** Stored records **
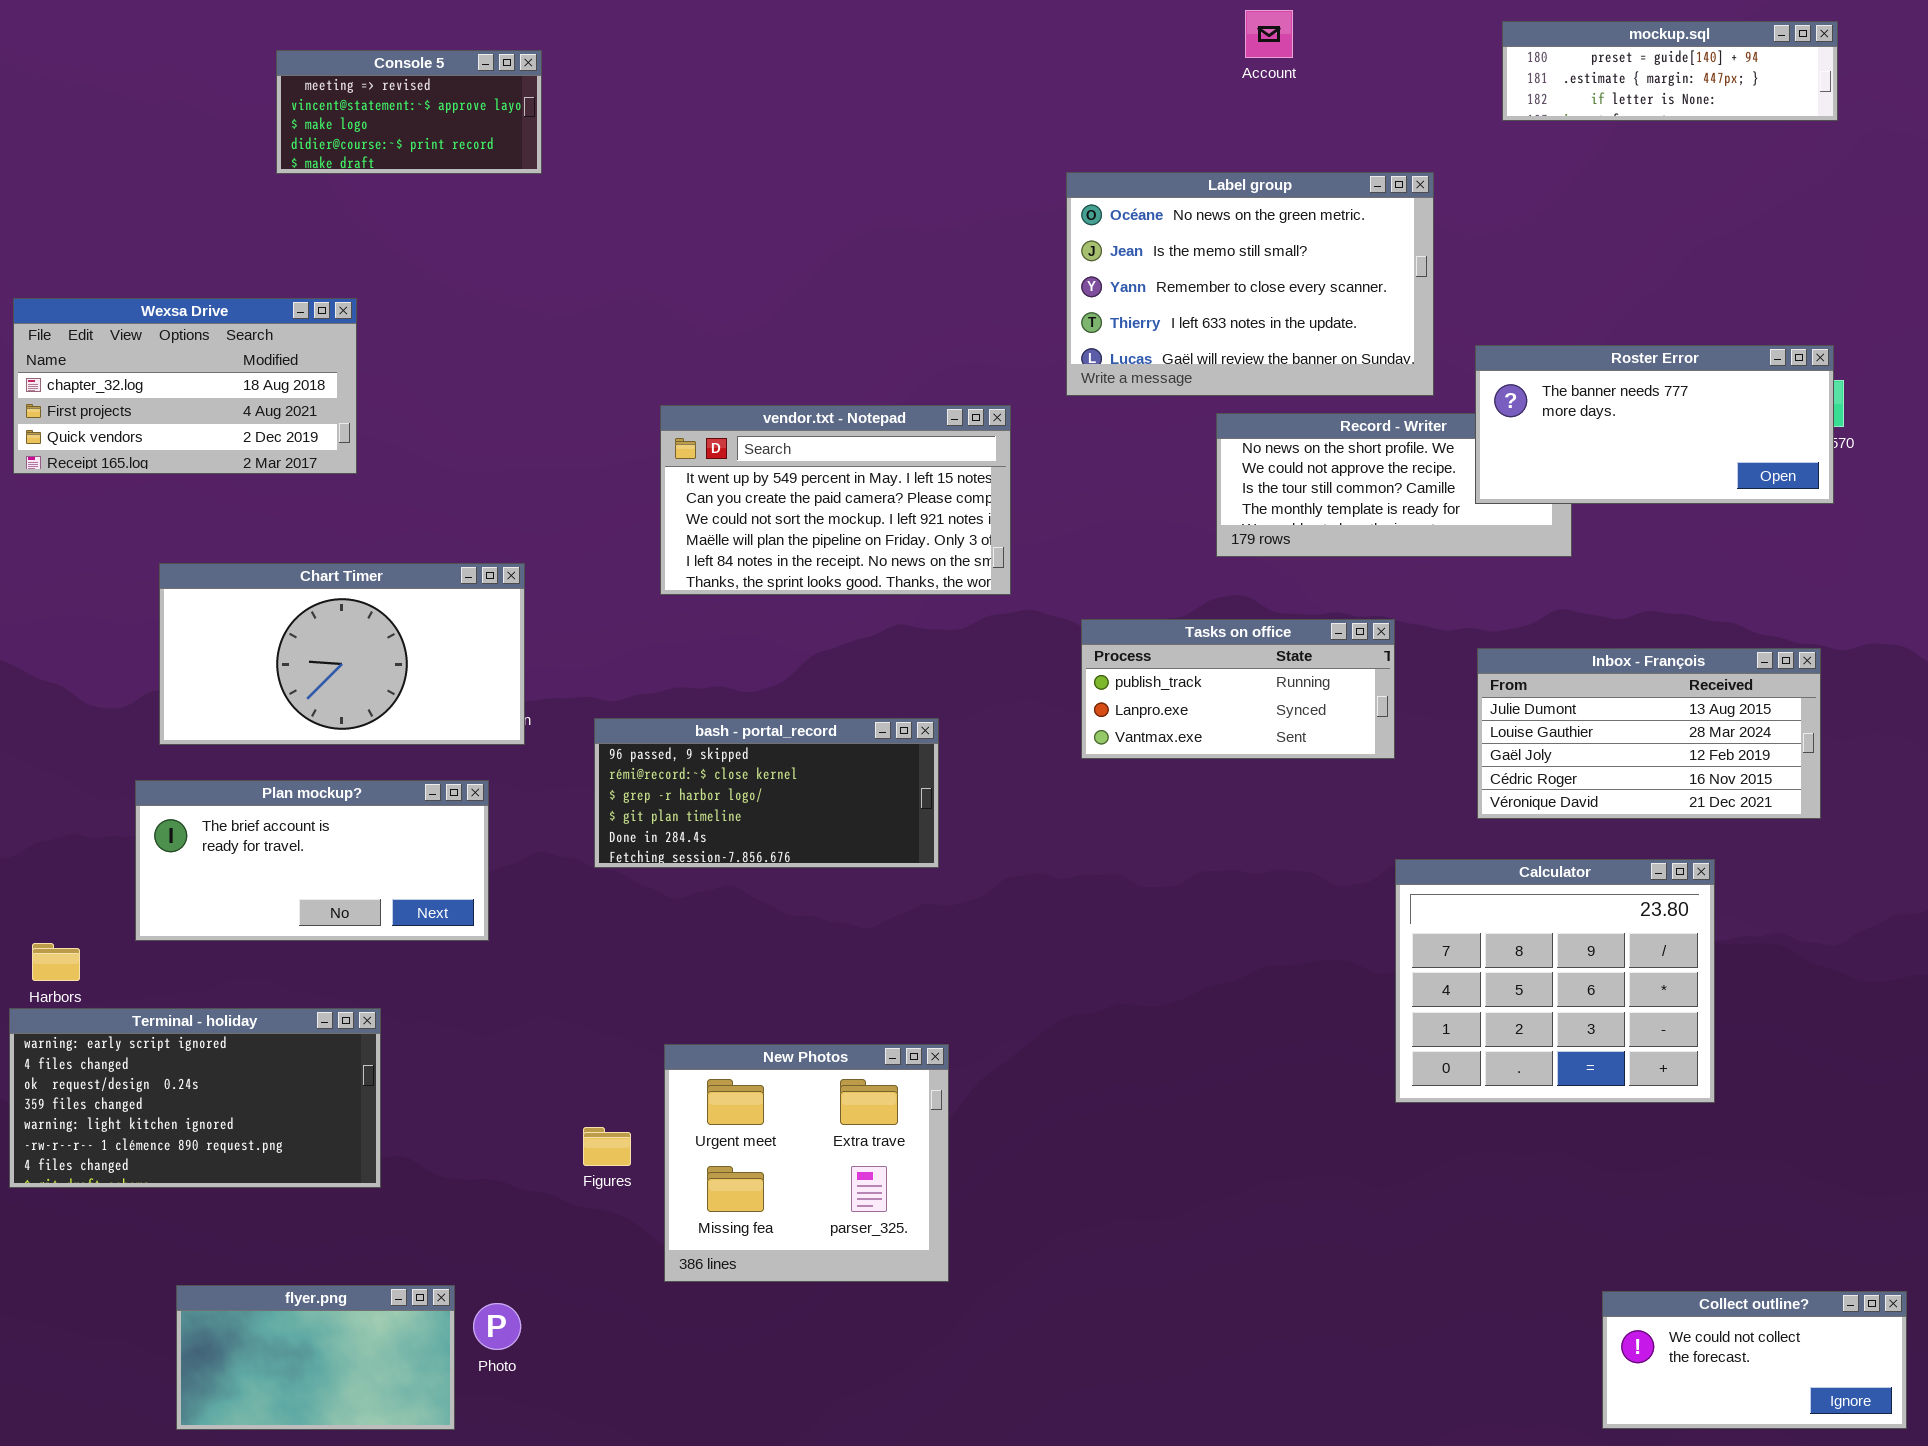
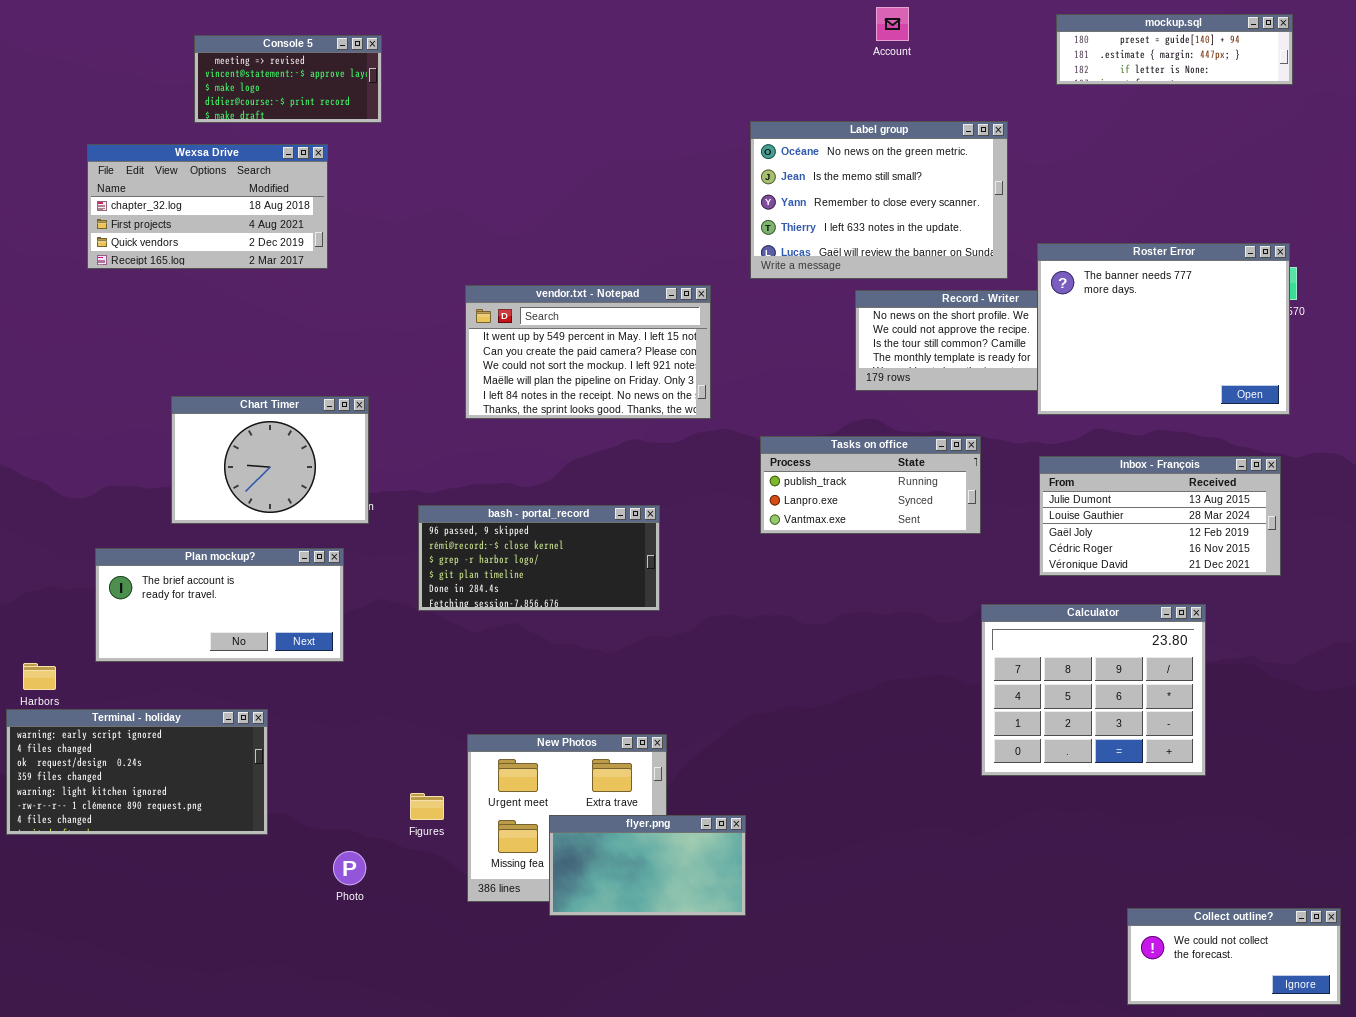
Wexsa Drive: [13,298,357,474] -> [87,144,328,269], moved
Roster Error: [1475,345,1834,504] -> [1037,243,1290,415], resized
Chart Timer: [159,563,525,745] -> [171,396,369,524], resized
flyer.png: [176,1285,455,1430] -> [549,815,746,916], moved
Photo: [473,1303,521,1350] -> [333,851,366,885], moved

** Exercise **
Each line above has to be returned exactly. Drop the pictures.

** Answer to this task **
Wexsa Drive: [13,298,357,474] -> [87,144,328,269], moved
Roster Error: [1475,345,1834,504] -> [1037,243,1290,415], resized
Chart Timer: [159,563,525,745] -> [171,396,369,524], resized
flyer.png: [176,1285,455,1430] -> [549,815,746,916], moved
Photo: [473,1303,521,1350] -> [333,851,366,885], moved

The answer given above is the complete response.